# Problem to solve
Your job is to set down the stretch of entries that opens with the line containing "U19: XOR 74LS86" and closes with the line containing "D1: none -> LED orange (A N_37, K N_29)". Keep both end lines, copy each exactly, and add nothing.

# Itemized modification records
--
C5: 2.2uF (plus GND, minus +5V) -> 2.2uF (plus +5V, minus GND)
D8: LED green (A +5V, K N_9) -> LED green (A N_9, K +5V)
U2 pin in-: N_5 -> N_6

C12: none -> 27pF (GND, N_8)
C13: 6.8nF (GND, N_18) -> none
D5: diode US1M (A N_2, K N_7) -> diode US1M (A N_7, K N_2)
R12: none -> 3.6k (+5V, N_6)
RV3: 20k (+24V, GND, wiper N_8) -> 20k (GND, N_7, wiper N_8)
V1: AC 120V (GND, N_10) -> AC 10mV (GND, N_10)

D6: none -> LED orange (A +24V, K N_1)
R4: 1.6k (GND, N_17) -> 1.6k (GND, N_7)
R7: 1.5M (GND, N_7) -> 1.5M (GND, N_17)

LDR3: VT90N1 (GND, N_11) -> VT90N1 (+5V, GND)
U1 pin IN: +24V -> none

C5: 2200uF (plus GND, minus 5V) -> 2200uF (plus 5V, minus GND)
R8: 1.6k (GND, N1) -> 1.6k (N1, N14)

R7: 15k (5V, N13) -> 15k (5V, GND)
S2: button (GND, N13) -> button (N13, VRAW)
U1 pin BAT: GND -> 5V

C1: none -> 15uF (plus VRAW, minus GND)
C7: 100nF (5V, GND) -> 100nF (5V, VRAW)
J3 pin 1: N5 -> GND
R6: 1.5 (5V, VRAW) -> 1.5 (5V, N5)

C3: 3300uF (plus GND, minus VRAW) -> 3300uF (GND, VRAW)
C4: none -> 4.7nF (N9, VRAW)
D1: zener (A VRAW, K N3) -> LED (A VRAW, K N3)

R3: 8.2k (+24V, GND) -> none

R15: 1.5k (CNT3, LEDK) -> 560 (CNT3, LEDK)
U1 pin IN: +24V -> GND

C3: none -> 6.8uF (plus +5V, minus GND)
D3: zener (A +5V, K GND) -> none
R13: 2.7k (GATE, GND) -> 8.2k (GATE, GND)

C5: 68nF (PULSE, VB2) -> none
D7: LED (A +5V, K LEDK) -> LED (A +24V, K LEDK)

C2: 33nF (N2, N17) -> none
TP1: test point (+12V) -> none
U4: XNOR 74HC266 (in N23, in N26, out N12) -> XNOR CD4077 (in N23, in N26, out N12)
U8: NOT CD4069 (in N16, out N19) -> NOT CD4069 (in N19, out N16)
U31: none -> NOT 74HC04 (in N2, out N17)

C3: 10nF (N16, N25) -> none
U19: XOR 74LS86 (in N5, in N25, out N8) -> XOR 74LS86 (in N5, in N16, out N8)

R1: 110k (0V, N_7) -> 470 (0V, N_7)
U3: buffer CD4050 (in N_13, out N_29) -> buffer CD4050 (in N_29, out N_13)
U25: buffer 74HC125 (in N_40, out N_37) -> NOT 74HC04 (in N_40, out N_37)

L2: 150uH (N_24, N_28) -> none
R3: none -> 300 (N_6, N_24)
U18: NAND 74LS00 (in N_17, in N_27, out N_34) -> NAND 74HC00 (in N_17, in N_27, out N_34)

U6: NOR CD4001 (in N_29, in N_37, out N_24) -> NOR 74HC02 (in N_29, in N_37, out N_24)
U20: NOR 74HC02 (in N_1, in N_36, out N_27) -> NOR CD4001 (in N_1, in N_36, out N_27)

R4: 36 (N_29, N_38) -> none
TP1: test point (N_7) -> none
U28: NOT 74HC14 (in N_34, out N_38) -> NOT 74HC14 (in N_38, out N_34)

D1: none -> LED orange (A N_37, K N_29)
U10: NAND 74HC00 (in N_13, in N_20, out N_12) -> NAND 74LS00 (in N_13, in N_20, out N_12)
--
# Answer to the problem
U19: XOR 74LS86 (in N5, in N25, out N8) -> XOR 74LS86 (in N5, in N16, out N8)

R1: 110k (0V, N_7) -> 470 (0V, N_7)
U3: buffer CD4050 (in N_13, out N_29) -> buffer CD4050 (in N_29, out N_13)
U25: buffer 74HC125 (in N_40, out N_37) -> NOT 74HC04 (in N_40, out N_37)

L2: 150uH (N_24, N_28) -> none
R3: none -> 300 (N_6, N_24)
U18: NAND 74LS00 (in N_17, in N_27, out N_34) -> NAND 74HC00 (in N_17, in N_27, out N_34)

U6: NOR CD4001 (in N_29, in N_37, out N_24) -> NOR 74HC02 (in N_29, in N_37, out N_24)
U20: NOR 74HC02 (in N_1, in N_36, out N_27) -> NOR CD4001 (in N_1, in N_36, out N_27)

R4: 36 (N_29, N_38) -> none
TP1: test point (N_7) -> none
U28: NOT 74HC14 (in N_34, out N_38) -> NOT 74HC14 (in N_38, out N_34)

D1: none -> LED orange (A N_37, K N_29)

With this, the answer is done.